-- Work order --
For this exercise, write each entry below out precisely and omit the pictures.

***** Material for the task

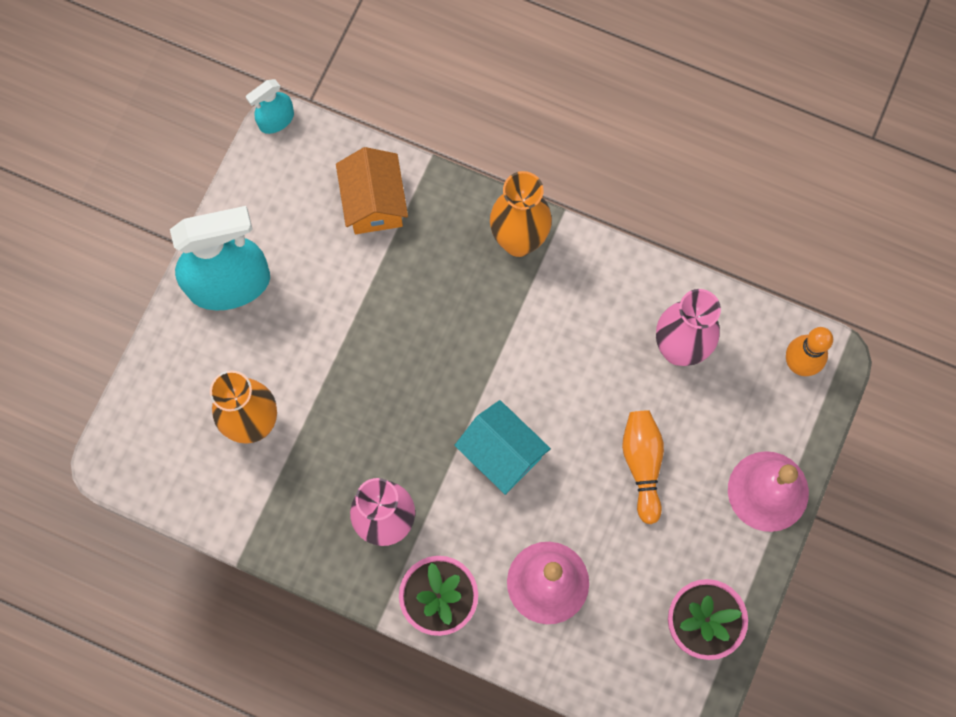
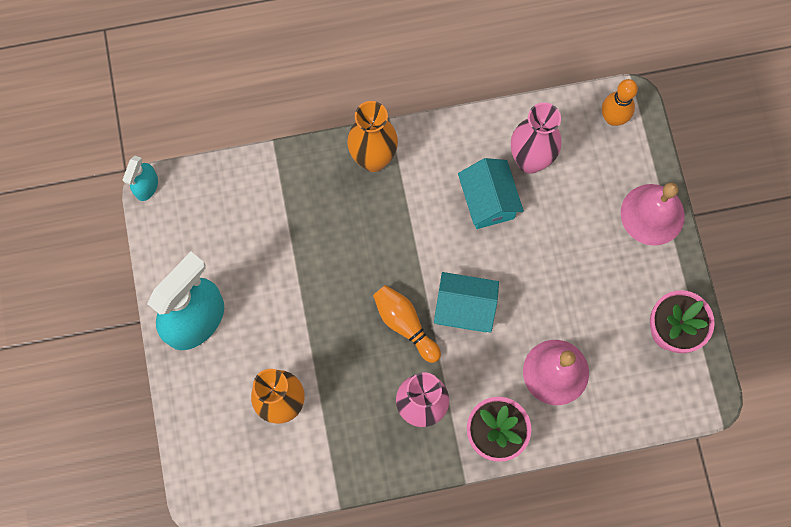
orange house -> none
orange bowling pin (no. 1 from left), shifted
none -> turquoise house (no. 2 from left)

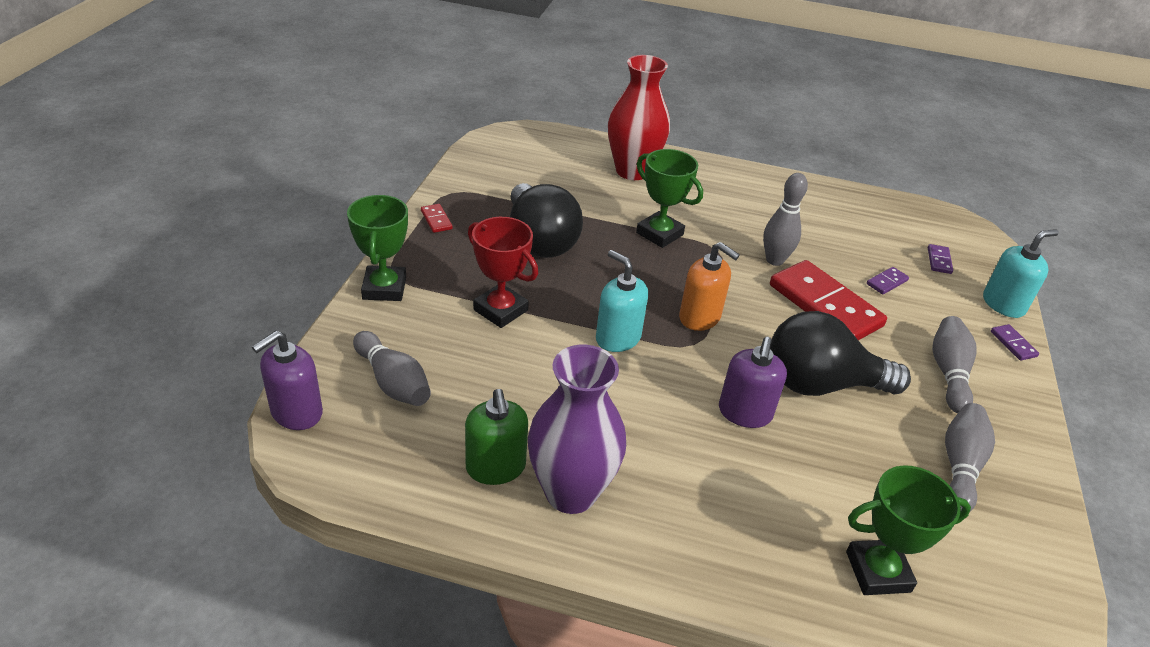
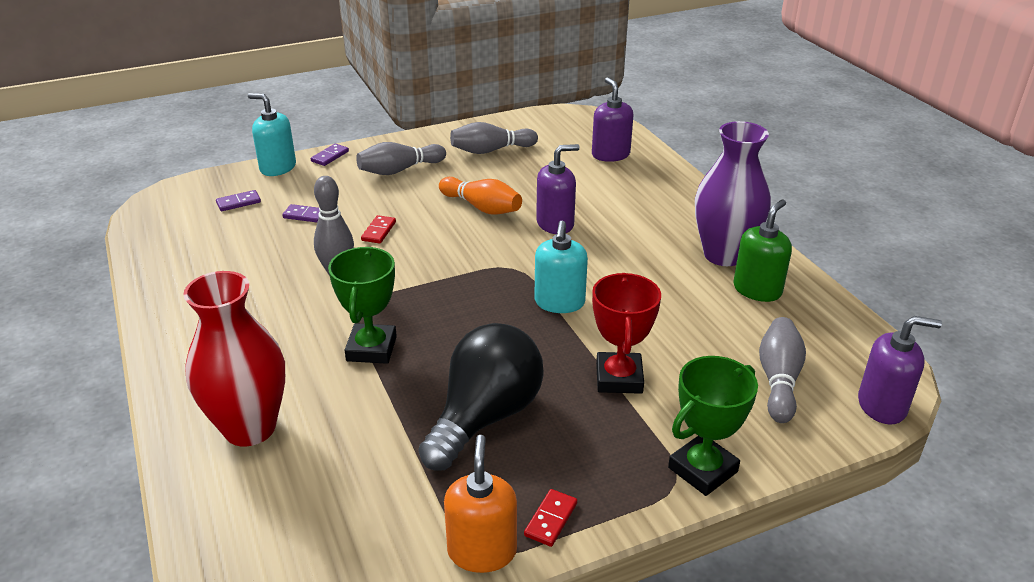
orange soap dispenser, shifted
red domino (no. 2 from left in the first image) -> red domino (no. 1 from left), x0.41
black light bulb (no. 2 from left) -> orange bowling pin
green trophy (no. 3 from left) -> purple soap dispenser (no. 2 from left)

**********

-- Answer box --
orange house -> none
orange bowling pin (no. 1 from left), shifted
none -> turquoise house (no. 2 from left)

orange soap dispenser, shifted
red domino (no. 2 from left in the first image) -> red domino (no. 1 from left), x0.41
black light bulb (no. 2 from left) -> orange bowling pin
green trophy (no. 3 from left) -> purple soap dispenser (no. 2 from left)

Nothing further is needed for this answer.